## ASSIGNED TASK
Could you output each line below exactly as it appears, excluding any pictures?

START INFORMATION SHOWN

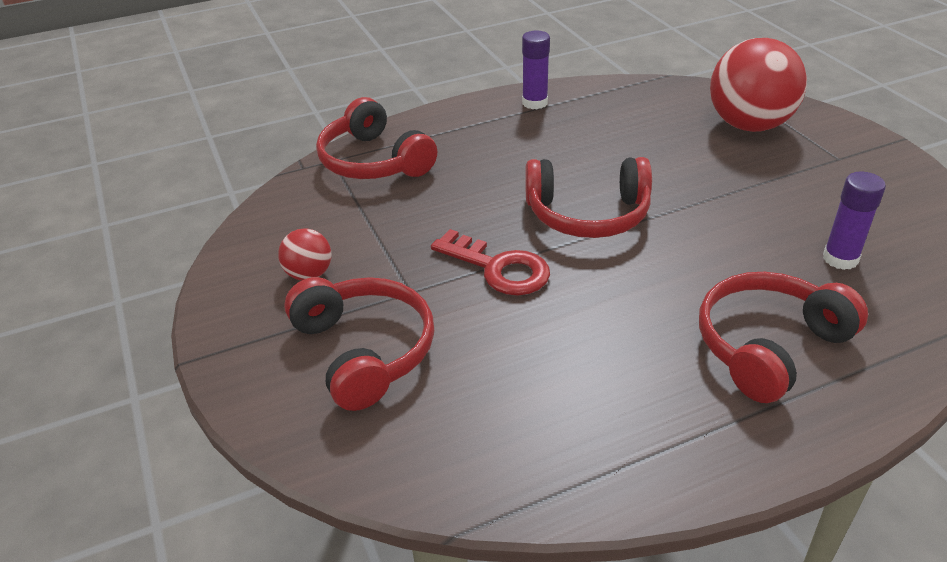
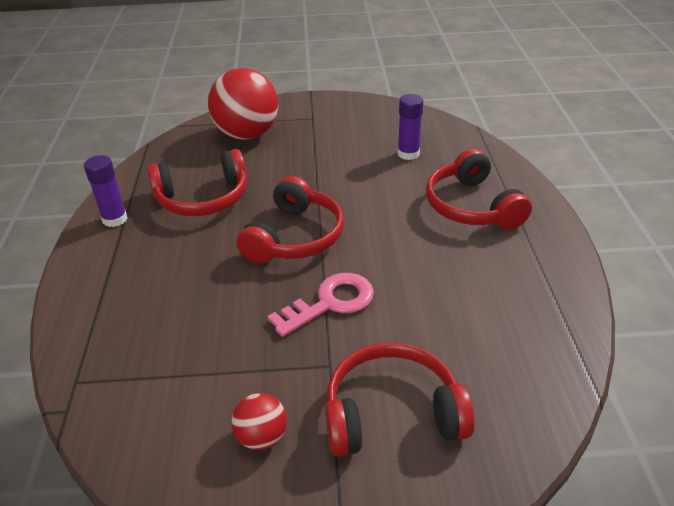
camera: 70 degrees left, 0 degrees up
(374, 161) = (109, 347): red headphones -> red headphones (203, 198)
(498, 268) = (330, 303): red key -> pink key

END INFORMATION SHOWN

## SOLUTION TO THIS EXERCISE
camera: 70 degrees left, 0 degrees up
(374, 161) = (109, 347): red headphones -> red headphones (203, 198)
(498, 268) = (330, 303): red key -> pink key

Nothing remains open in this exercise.